Supplied entries
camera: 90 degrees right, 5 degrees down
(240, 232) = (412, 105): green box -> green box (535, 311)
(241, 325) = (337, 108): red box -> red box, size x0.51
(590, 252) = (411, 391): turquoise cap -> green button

--

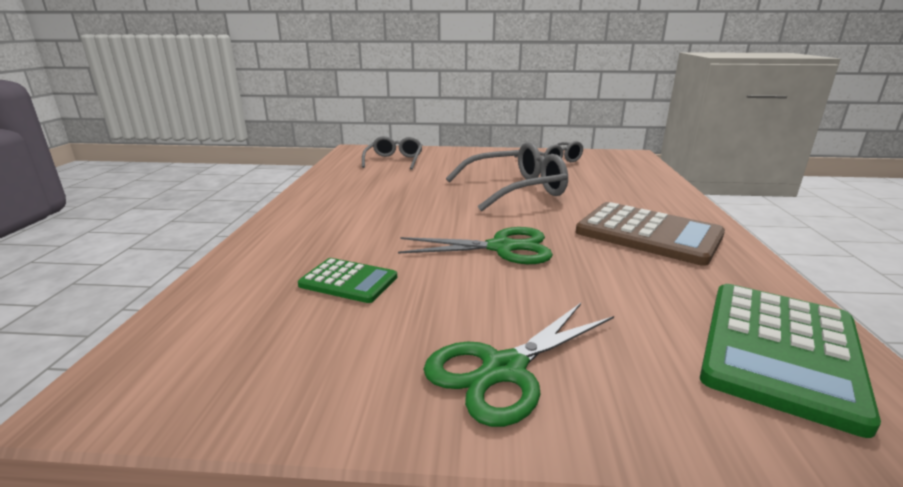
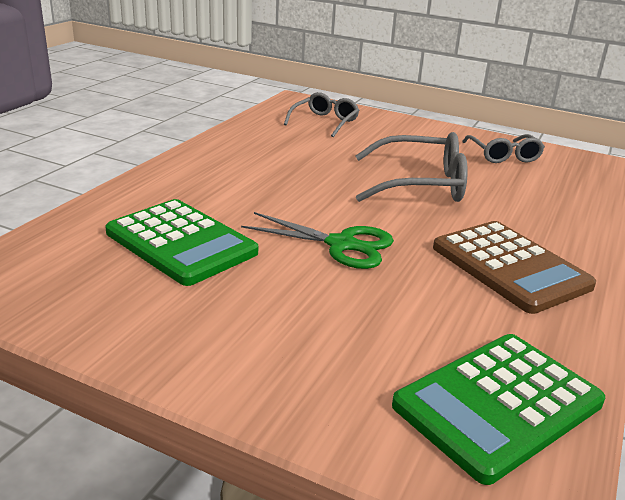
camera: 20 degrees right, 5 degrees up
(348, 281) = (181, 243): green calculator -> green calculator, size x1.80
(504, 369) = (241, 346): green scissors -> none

---

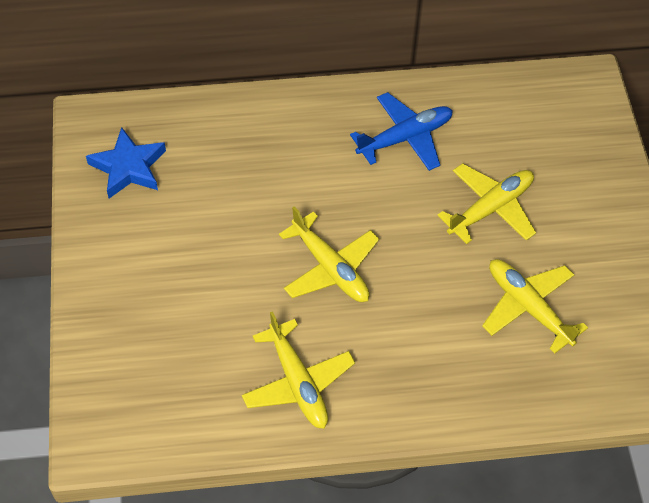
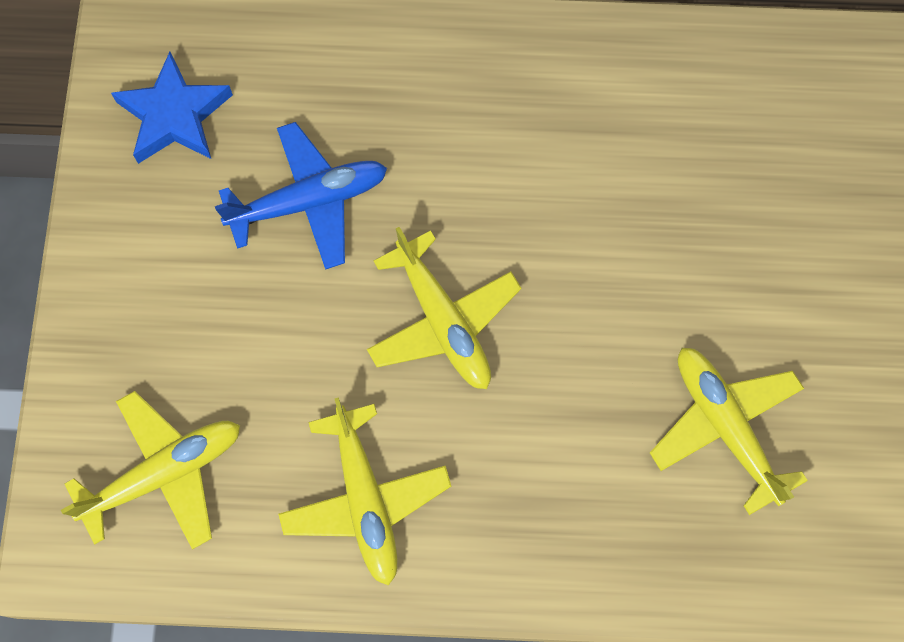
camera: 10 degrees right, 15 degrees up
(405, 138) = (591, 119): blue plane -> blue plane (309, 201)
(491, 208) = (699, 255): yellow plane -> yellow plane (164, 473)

About this exercise
Using the data above, extract exactly the lines from the one that holds "camera: 90 degrees right, 5 degrees down" to the one that holds "(590, 252) = (411, 391): turquoise", both ends included, and no others.

Written answer
camera: 90 degrees right, 5 degrees down
(240, 232) = (412, 105): green box -> green box (535, 311)
(241, 325) = (337, 108): red box -> red box, size x0.51
(590, 252) = (411, 391): turquoise cap -> green button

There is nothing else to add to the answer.